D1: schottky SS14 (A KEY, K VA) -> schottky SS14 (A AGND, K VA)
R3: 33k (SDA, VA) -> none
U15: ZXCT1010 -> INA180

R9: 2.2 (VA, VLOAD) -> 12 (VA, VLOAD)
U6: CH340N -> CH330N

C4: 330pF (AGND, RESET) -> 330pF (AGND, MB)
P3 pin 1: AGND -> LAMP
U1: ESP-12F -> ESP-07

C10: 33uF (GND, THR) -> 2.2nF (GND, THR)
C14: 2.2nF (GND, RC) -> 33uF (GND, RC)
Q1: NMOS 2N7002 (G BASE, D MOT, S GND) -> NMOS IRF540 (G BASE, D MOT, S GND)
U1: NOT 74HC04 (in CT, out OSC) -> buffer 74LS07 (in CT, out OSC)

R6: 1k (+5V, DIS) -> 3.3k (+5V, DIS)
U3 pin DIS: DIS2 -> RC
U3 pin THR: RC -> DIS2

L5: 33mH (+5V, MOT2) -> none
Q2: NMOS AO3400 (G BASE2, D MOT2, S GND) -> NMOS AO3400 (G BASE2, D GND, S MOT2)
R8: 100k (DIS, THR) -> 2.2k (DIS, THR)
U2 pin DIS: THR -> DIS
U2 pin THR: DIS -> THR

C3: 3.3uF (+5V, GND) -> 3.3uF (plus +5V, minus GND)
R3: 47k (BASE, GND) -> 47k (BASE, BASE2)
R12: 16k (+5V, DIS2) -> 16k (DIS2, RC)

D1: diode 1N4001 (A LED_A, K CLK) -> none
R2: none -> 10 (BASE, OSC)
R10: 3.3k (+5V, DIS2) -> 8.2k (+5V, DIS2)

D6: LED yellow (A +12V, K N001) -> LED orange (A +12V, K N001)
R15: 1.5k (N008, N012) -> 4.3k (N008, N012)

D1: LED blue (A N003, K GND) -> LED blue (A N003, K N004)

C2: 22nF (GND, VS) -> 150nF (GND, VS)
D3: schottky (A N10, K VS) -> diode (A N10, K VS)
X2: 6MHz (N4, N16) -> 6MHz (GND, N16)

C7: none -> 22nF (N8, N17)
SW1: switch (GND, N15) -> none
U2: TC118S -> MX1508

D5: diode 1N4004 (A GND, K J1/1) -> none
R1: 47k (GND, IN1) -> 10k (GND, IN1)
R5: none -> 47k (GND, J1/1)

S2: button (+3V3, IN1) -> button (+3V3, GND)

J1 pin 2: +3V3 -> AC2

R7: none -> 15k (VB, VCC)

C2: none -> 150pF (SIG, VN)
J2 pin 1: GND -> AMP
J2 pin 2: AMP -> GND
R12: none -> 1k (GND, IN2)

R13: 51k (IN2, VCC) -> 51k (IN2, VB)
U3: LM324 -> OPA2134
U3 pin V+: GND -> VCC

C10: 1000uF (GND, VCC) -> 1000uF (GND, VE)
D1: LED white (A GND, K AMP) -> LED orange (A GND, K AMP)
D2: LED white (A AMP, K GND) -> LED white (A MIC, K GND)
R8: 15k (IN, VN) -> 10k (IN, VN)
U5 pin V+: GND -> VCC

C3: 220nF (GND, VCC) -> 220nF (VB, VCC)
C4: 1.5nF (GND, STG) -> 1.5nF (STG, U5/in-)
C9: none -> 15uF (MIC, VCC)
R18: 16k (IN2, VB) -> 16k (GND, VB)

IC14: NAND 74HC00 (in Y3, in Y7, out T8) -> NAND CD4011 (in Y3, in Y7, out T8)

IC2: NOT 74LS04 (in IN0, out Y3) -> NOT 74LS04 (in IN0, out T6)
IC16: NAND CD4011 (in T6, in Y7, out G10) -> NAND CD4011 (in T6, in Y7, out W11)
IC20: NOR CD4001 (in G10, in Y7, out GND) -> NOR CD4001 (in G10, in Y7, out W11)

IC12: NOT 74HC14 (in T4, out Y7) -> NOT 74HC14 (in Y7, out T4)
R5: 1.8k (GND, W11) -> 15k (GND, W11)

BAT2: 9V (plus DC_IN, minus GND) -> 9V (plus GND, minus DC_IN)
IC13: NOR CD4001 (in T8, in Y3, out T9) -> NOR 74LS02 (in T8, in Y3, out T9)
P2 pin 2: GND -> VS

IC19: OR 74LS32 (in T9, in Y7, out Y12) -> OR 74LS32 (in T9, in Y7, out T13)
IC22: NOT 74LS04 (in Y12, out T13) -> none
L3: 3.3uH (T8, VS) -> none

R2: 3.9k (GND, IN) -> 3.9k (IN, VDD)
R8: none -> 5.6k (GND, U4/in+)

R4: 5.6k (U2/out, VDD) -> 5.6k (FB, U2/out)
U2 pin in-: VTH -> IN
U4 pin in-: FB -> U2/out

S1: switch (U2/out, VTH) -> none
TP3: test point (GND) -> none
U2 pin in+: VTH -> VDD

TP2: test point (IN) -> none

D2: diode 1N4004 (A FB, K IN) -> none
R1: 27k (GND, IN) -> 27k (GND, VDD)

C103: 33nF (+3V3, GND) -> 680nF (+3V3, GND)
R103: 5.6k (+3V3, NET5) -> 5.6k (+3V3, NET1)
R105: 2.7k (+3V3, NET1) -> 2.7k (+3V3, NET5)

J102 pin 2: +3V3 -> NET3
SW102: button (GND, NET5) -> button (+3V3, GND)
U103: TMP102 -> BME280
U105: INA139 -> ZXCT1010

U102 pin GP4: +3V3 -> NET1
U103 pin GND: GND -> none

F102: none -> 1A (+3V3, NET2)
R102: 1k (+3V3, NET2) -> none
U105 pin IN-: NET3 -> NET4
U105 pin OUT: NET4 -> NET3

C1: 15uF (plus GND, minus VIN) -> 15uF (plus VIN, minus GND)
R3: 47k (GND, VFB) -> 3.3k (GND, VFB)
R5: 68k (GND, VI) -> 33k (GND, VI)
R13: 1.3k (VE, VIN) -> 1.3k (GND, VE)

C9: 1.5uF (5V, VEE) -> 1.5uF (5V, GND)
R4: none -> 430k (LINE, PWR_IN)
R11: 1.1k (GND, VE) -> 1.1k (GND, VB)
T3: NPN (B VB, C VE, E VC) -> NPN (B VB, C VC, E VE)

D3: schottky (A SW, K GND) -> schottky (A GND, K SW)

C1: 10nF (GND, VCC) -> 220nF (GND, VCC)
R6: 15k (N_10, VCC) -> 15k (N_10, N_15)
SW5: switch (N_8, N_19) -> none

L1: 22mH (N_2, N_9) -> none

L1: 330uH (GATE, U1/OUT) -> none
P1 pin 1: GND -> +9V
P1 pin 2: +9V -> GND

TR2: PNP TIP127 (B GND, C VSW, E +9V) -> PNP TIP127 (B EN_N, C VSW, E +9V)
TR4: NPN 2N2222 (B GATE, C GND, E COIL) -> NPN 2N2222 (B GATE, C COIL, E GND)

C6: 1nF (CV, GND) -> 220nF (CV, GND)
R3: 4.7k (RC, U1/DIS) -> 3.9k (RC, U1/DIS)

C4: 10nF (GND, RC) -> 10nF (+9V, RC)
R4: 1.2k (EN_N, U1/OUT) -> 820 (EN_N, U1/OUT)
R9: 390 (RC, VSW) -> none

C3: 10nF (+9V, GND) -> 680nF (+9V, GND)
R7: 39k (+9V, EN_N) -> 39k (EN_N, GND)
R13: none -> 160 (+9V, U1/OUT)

_ _ _ _

__What the exercise asks__
The lines you need are those containing "plus"; find them in the records and copy them.

__Exercise solution__
C3: 3.3uF (+5V, GND) -> 3.3uF (plus +5V, minus GND)
BAT2: 9V (plus DC_IN, minus GND) -> 9V (plus GND, minus DC_IN)
C1: 15uF (plus GND, minus VIN) -> 15uF (plus VIN, minus GND)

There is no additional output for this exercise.